Task to carry out:
Transcribe, exactly and without pictures, the lines below from the line with "purple teapot |" to the line with "moved | yellow", both ends included, and no others.

Supplied data:
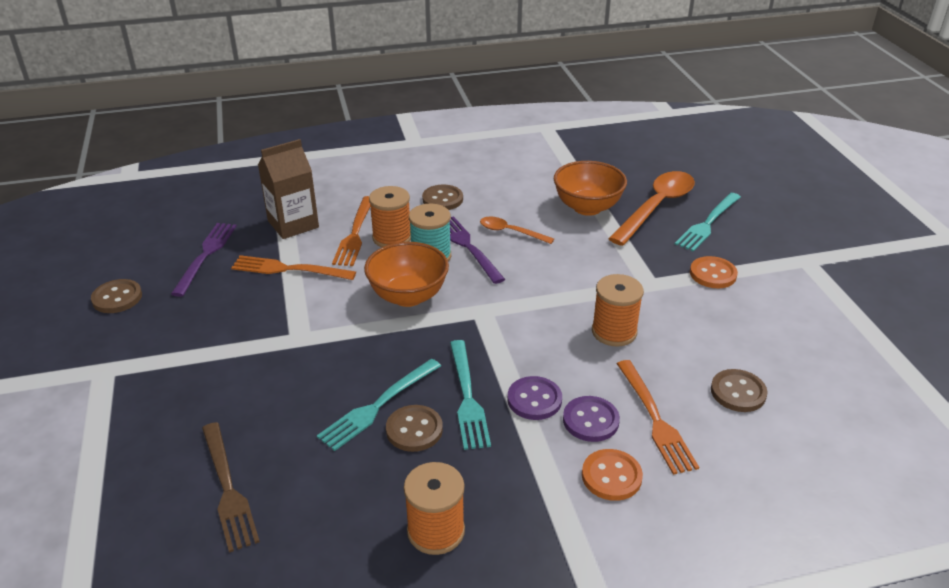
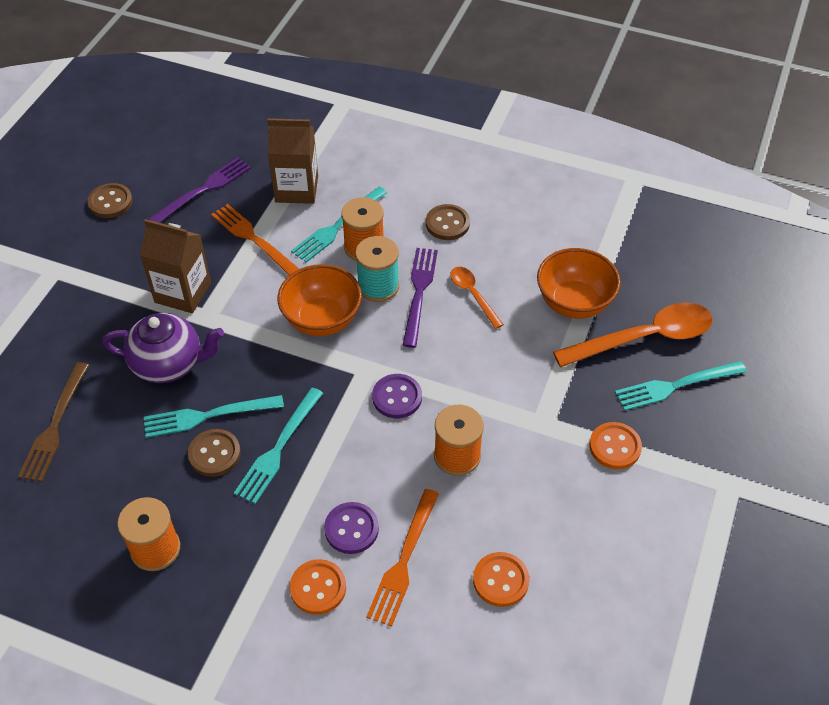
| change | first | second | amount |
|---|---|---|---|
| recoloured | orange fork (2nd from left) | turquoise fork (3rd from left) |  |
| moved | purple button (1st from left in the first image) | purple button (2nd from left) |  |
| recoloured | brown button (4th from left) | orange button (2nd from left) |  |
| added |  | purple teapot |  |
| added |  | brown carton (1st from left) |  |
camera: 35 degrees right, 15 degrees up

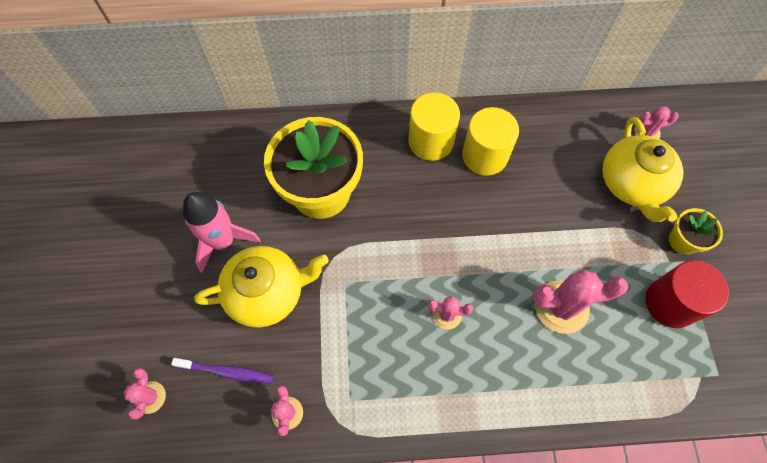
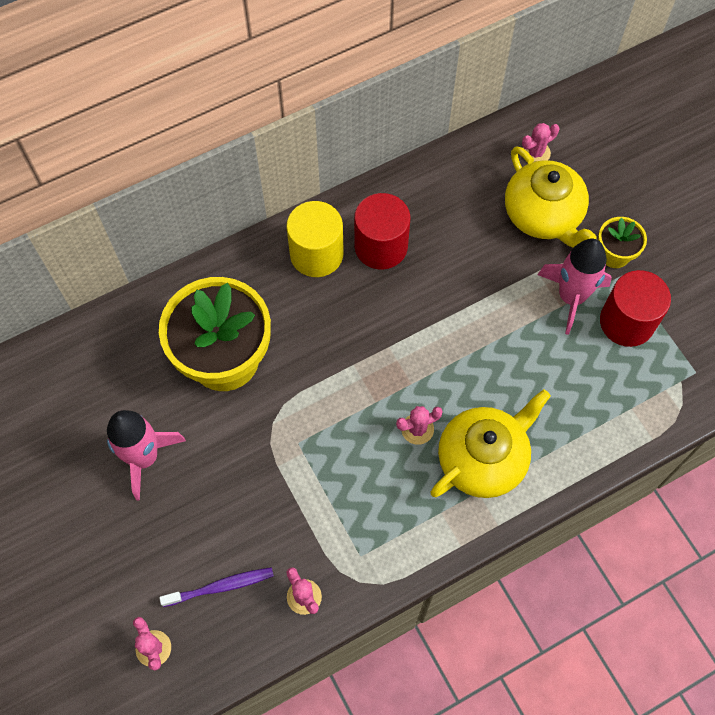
| change | first | second | amount |
|---|---|---|---|
| moved | yellow teapot (1st from left) |  |  |
| recoloured | yellow cylinder (2nd from left) | red cylinder (1st from left) |  |
| removed | pink cactus (4th from left) |  |  |
| added |  | pink rocket (2nd from left) |  |
camera: 25 degrees left, 0 degrees up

Written solution:
| added |  | purple teapot |  |
| added |  | brown carton (1st from left) |  |
camera: 35 degrees right, 15 degrees up

| change | first | second | amount |
|---|---|---|---|
| moved | yellow teapot (1st from left) |  |  |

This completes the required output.